— Data records —
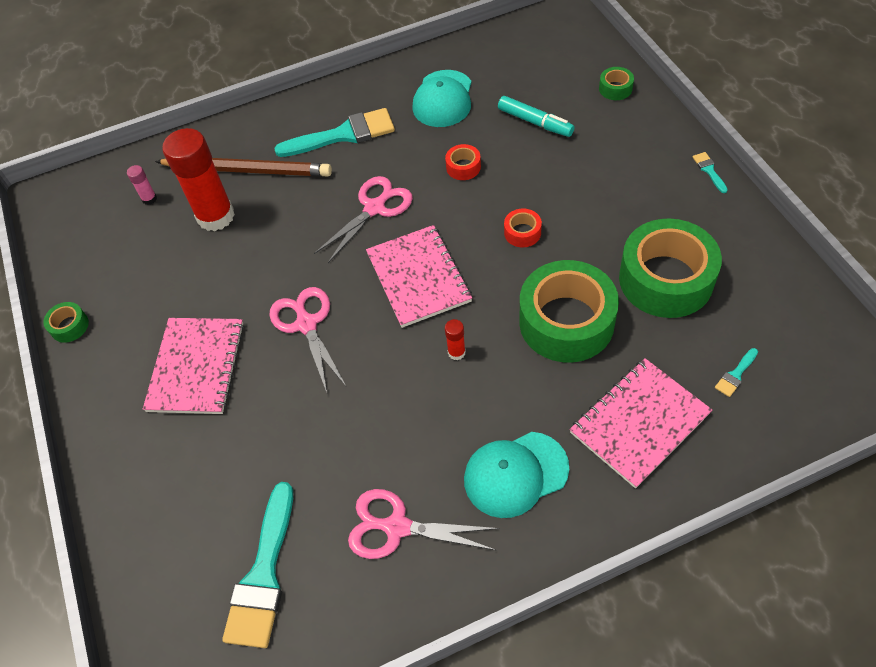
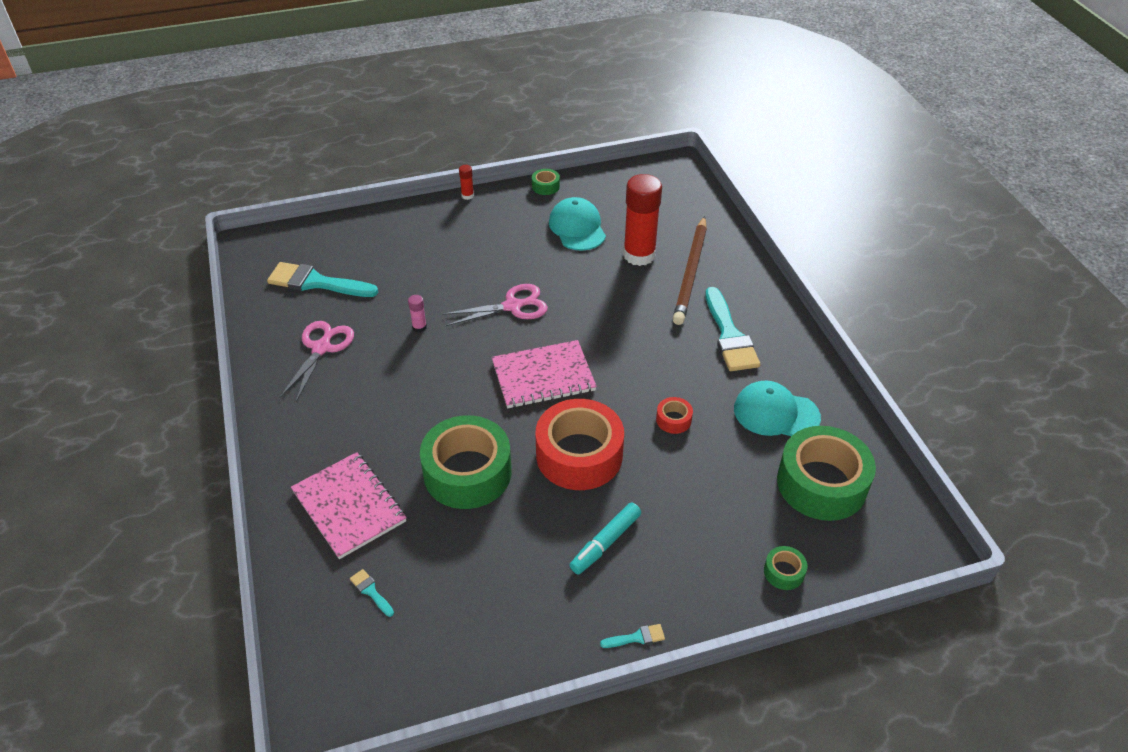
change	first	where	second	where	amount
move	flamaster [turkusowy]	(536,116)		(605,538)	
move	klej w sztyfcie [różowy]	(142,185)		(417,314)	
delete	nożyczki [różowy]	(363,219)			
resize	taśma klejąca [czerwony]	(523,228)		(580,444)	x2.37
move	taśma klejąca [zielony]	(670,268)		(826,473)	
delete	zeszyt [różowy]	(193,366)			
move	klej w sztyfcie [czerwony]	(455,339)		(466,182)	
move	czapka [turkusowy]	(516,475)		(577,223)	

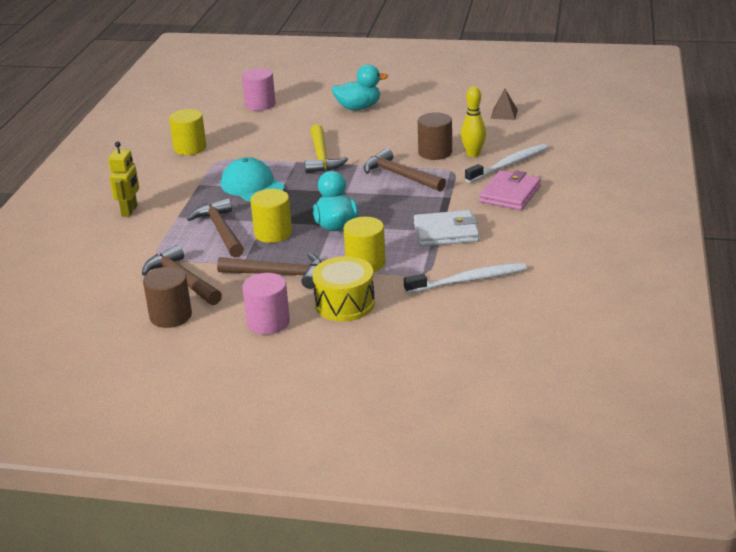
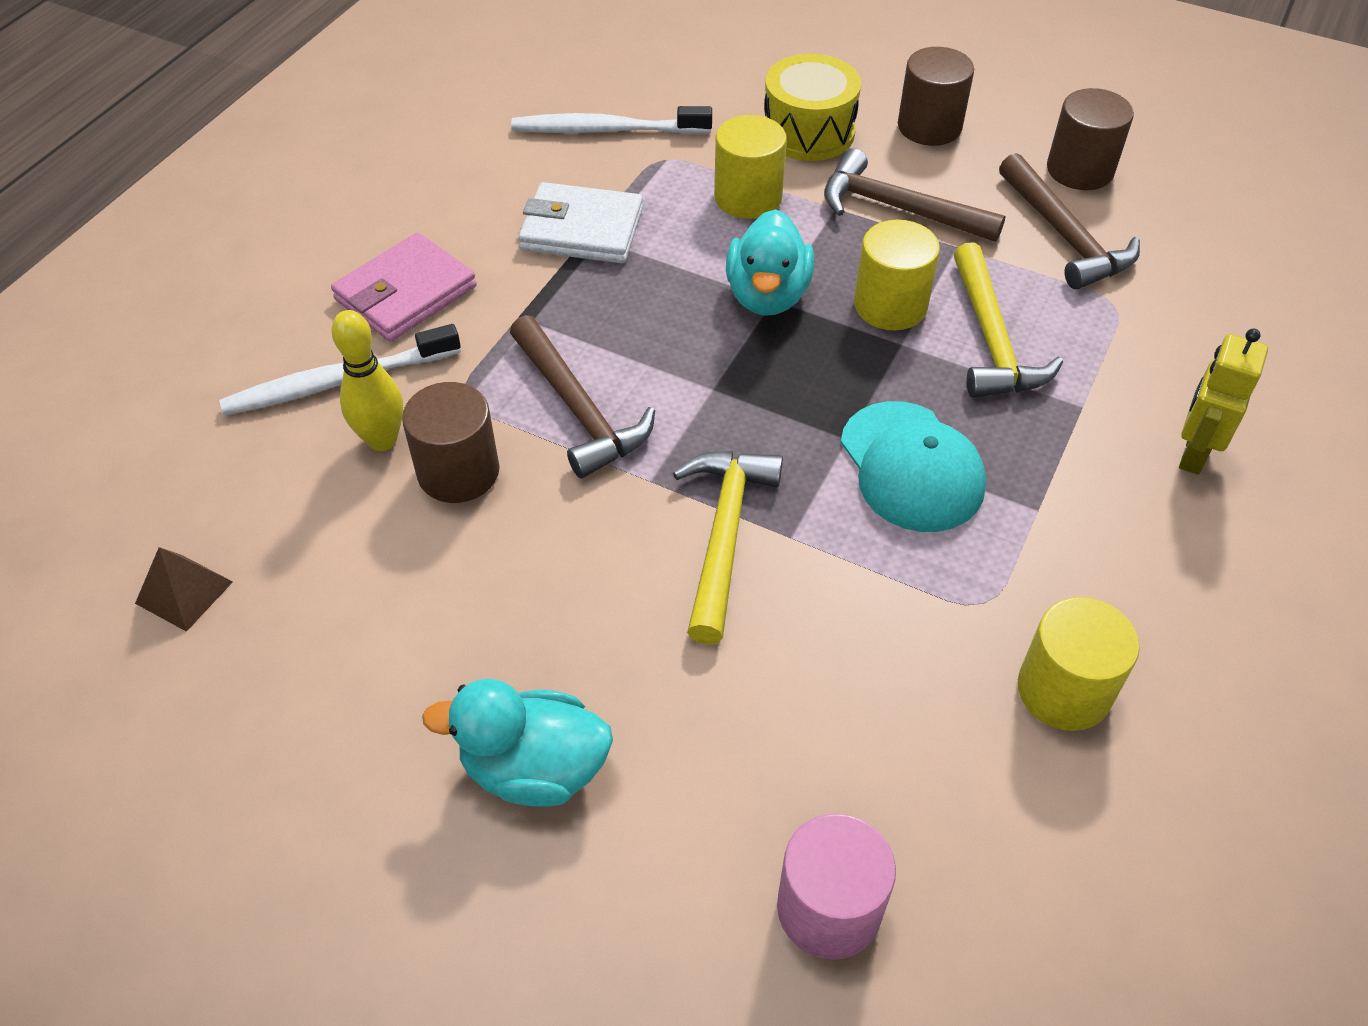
change	first	where	second	where	amount
recolor	młotek [brązowy]	(215,228)	młotek [żółty]	(1008,320)	
recolor	walec [różowy]	(266,304)	walec [brązowy]	(936,96)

— What you will do —
Quote the preceding records in their entirety, excluding every picture.

— Answer for this exercise —
change	first	where	second	where	amount
move	flamaster [turkusowy]	(536,116)		(605,538)	
move	klej w sztyfcie [różowy]	(142,185)		(417,314)	
delete	nożyczki [różowy]	(363,219)			
resize	taśma klejąca [czerwony]	(523,228)		(580,444)	x2.37
move	taśma klejąca [zielony]	(670,268)		(826,473)	
delete	zeszyt [różowy]	(193,366)			
move	klej w sztyfcie [czerwony]	(455,339)		(466,182)	
move	czapka [turkusowy]	(516,475)		(577,223)	

change	first	where	second	where	amount
recolor	młotek [brązowy]	(215,228)	młotek [żółty]	(1008,320)	
recolor	walec [różowy]	(266,304)	walec [brązowy]	(936,96)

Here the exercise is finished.